#### TASK DETAILS:
The lines you return must be all those in the data that hold the string "down".

== == ==

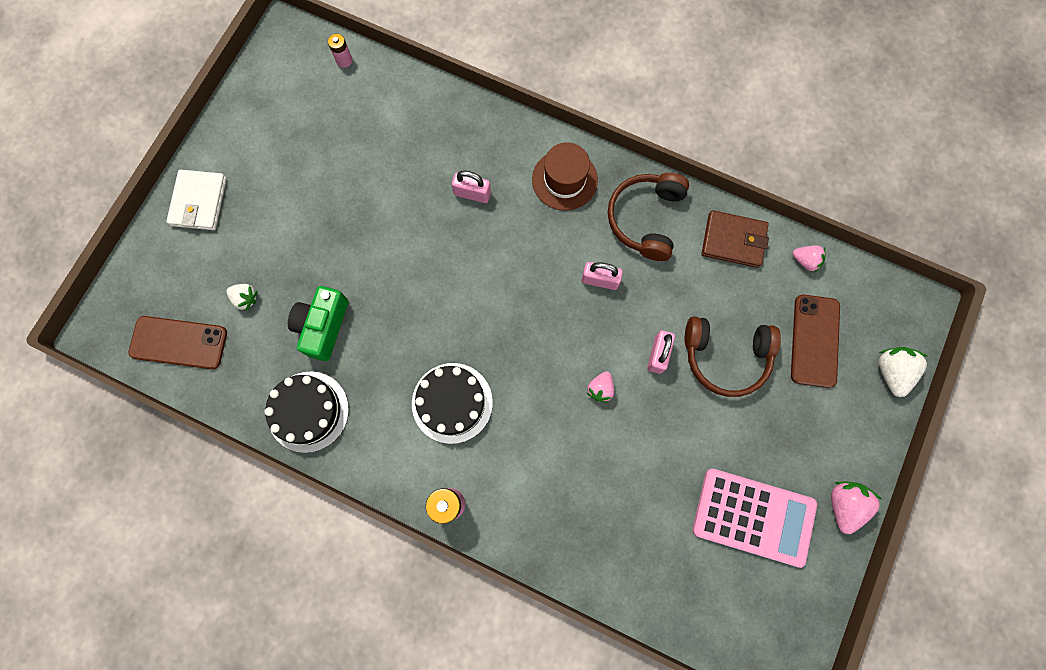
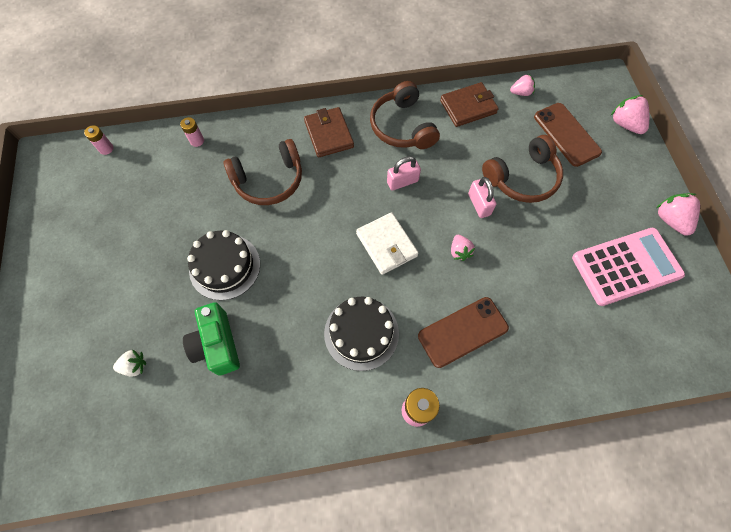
camera: 35 degrees left, 10 degrees down
(179, 342) = (94, 442): brown phone -> brown phone (462, 332)
(199, 202) = (44, 316): white wallet -> white wallet (386, 245)
(308, 411) = (250, 419): black cake -> black cake (225, 266)
(432, 105) = (197, 141): none -> pink battery
(472, 193) = (269, 180): pink padlock -> brown headphones
(564, 180) = (329, 134): brown hat -> brown wallet
(891, 372) = (625, 124): white strawberry -> pink strawberry

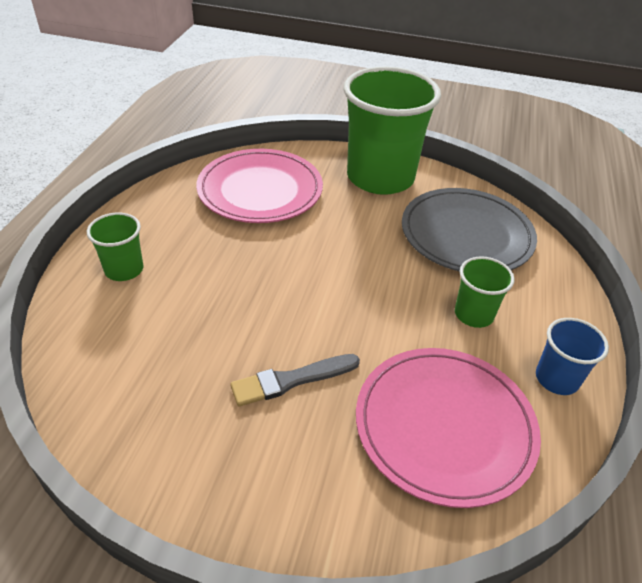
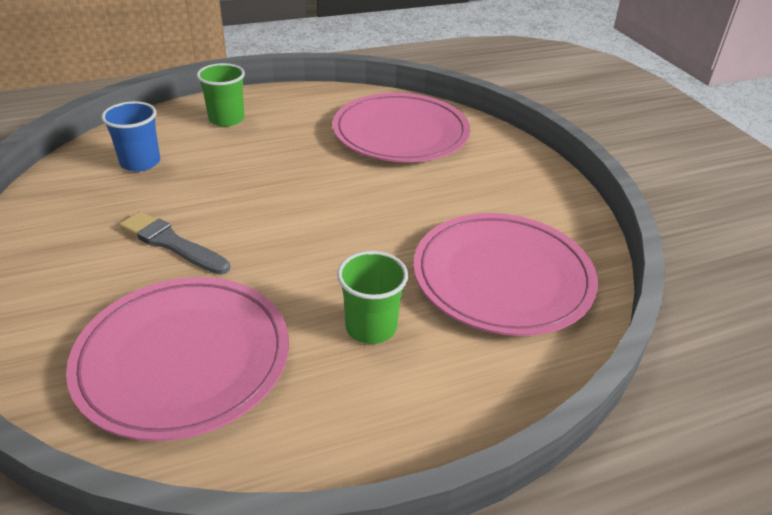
camera: 55 degrees right, 5 degrees down
(380, 178) = (519, 187): green cup -> none
(466, 235) = (502, 277): grey plate -> pink plate
(556, 379) = (328, 431): blue cup -> blue cup (140, 162)

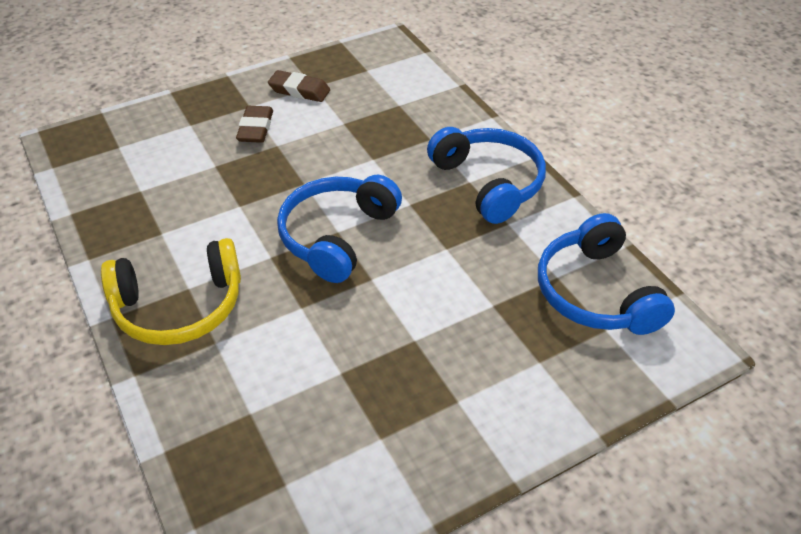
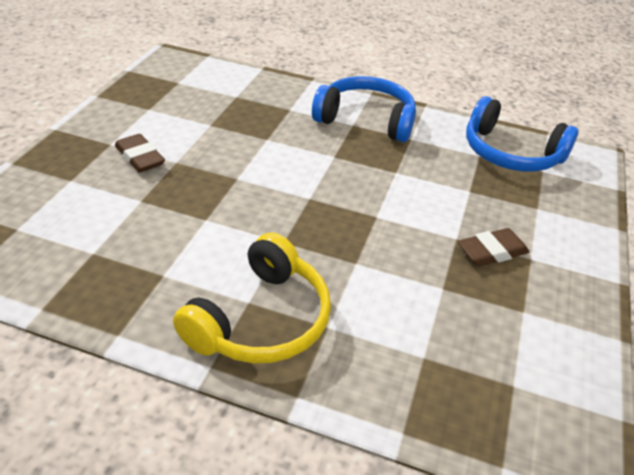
camera: 45 degrees left, 5 degrees down
(299, 90) = (141, 116): brown eraser -> brown eraser (491, 251)
(337, 236) = (313, 201): blue headphones -> none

== == ==

#### ANSWER AREA:
camera: 35 degrees left, 10 degrees down
camera: 55 degrees right, 5 degrees down
camera: 45 degrees left, 5 degrees down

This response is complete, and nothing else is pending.